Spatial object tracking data
════════════════

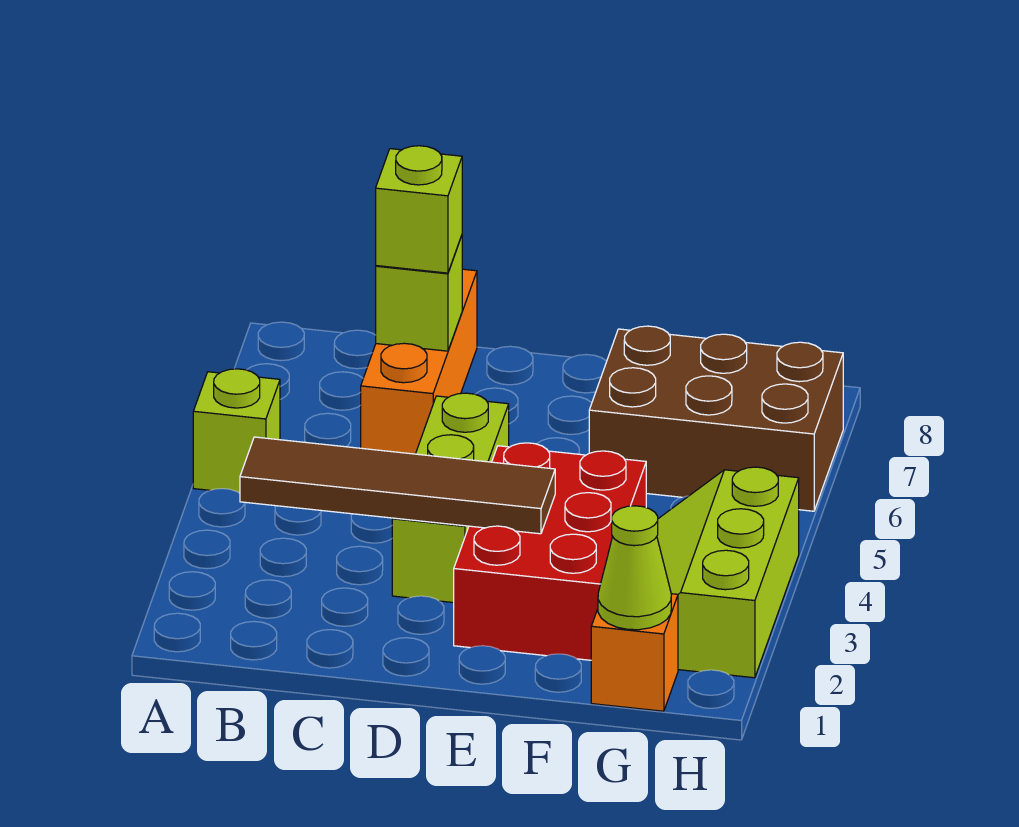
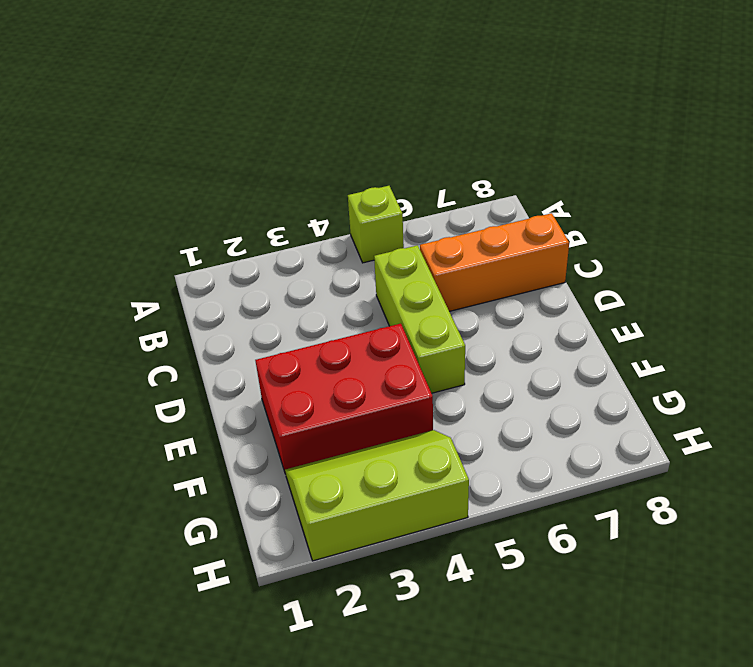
lime brick C5:E5 level 1 -> lime brick D3:D5 level 1
none -> brown brick F6:H7 level 1
none -> orange brick G1 level 1

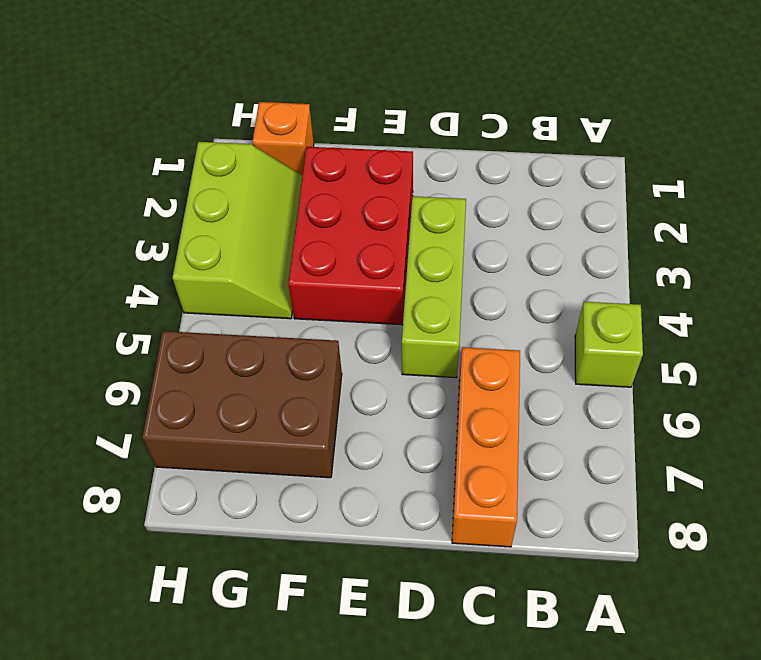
none -> brown tile B3:E3 level 2
none -> lime brick C7 level 2

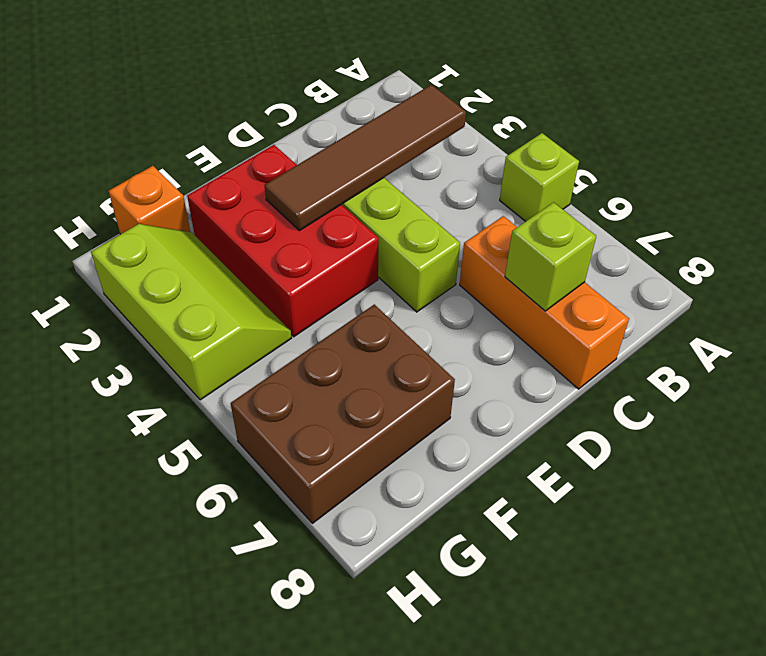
none -> lime cone G1 level 2
none -> lime brick C7 level 3

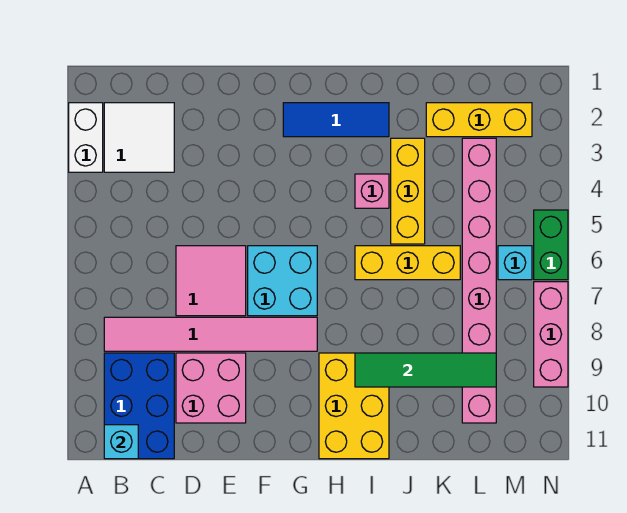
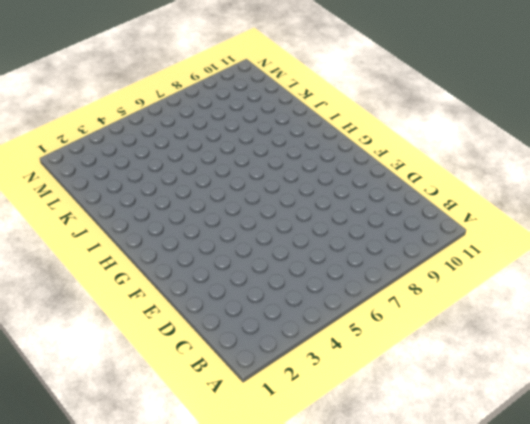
none -> white brick A2:A3 level 1
none -> white tile B2:C3 level 1
none -> pink tile B8:G8 level 1

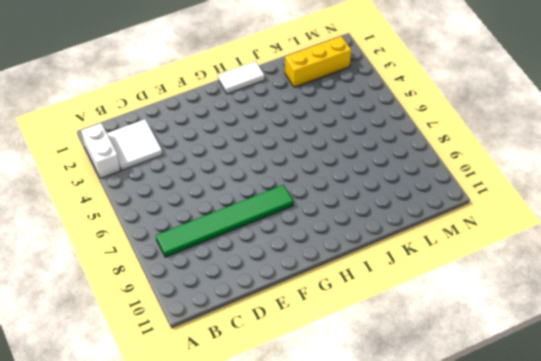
green tile B8:G8 level 1 -> pink tile B8:G8 level 1
white tile H1:I1 level 1 -> none
none -> blue brick B9:C11 level 1
none -> pink tile D6:E7 level 1
none -> pink brick D9:E10 level 1

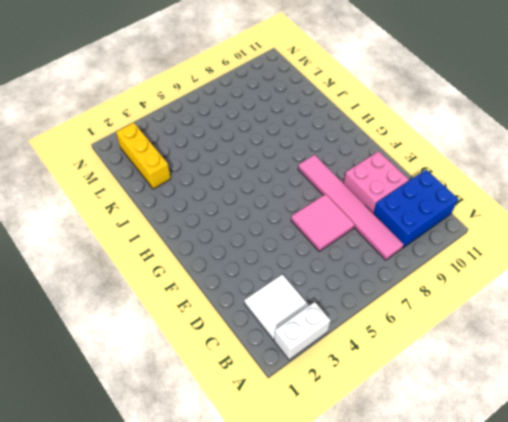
none -> cyan brick F6:G7 level 1
none -> blue tile G2:I2 level 1
none -> yellow brick H9:I11 level 1

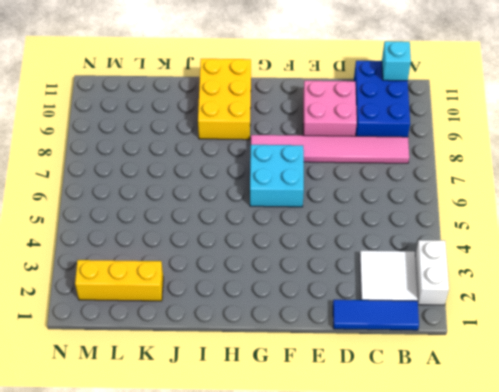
blue tile B1:D1 level 1 -> blue tile G2:I2 level 1
none -> pink tile D6:E7 level 1
none -> pink brick I4 level 1
none -> yellow brick I6:K6 level 1

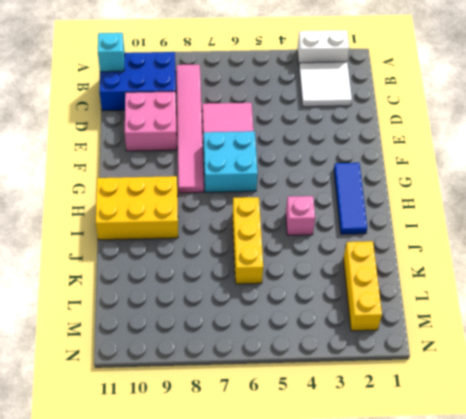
none -> yellow brick J3:J5 level 1
none -> pink brick L3:L10 level 1
none -> cyan brick M6 level 1

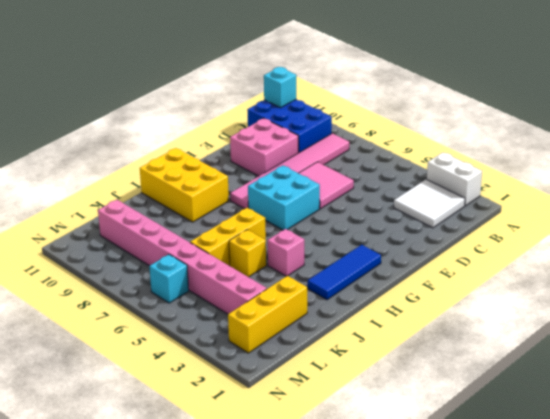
yellow brick J5 level 1 -> yellow brick J3:J5 level 1
none -> green brick N5:N6 level 1
none -> pink brick N7:N9 level 1
none -> green tile I9:L9 level 2

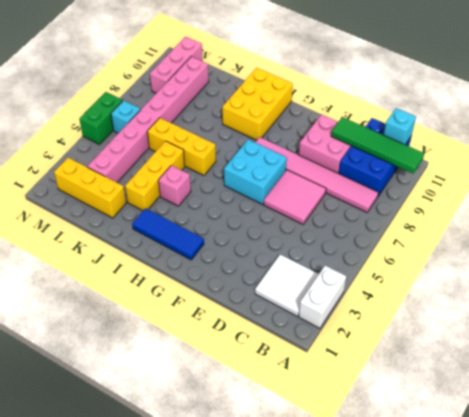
green tile A10:D10 level 2 -> green tile I9:L9 level 2
pink brick M9:M11 level 1 -> pink brick N7:N9 level 1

════════════════

Output the full set of records above without changing a word, and drop the images.

• SOLUTION BELOW:
lime brick C5:E5 level 1 -> lime brick D3:D5 level 1
none -> brown brick F6:H7 level 1
none -> orange brick G1 level 1

none -> brown tile B3:E3 level 2
none -> lime brick C7 level 2

none -> lime cone G1 level 2
none -> lime brick C7 level 3

none -> white brick A2:A3 level 1
none -> white tile B2:C3 level 1
none -> pink tile B8:G8 level 1

green tile B8:G8 level 1 -> pink tile B8:G8 level 1
white tile H1:I1 level 1 -> none
none -> blue brick B9:C11 level 1
none -> pink tile D6:E7 level 1
none -> pink brick D9:E10 level 1

none -> cyan brick F6:G7 level 1
none -> blue tile G2:I2 level 1
none -> yellow brick H9:I11 level 1

blue tile B1:D1 level 1 -> blue tile G2:I2 level 1
none -> pink tile D6:E7 level 1
none -> pink brick I4 level 1
none -> yellow brick I6:K6 level 1

none -> yellow brick J3:J5 level 1
none -> pink brick L3:L10 level 1
none -> cyan brick M6 level 1

yellow brick J5 level 1 -> yellow brick J3:J5 level 1
none -> green brick N5:N6 level 1
none -> pink brick N7:N9 level 1
none -> green tile I9:L9 level 2

green tile A10:D10 level 2 -> green tile I9:L9 level 2
pink brick M9:M11 level 1 -> pink brick N7:N9 level 1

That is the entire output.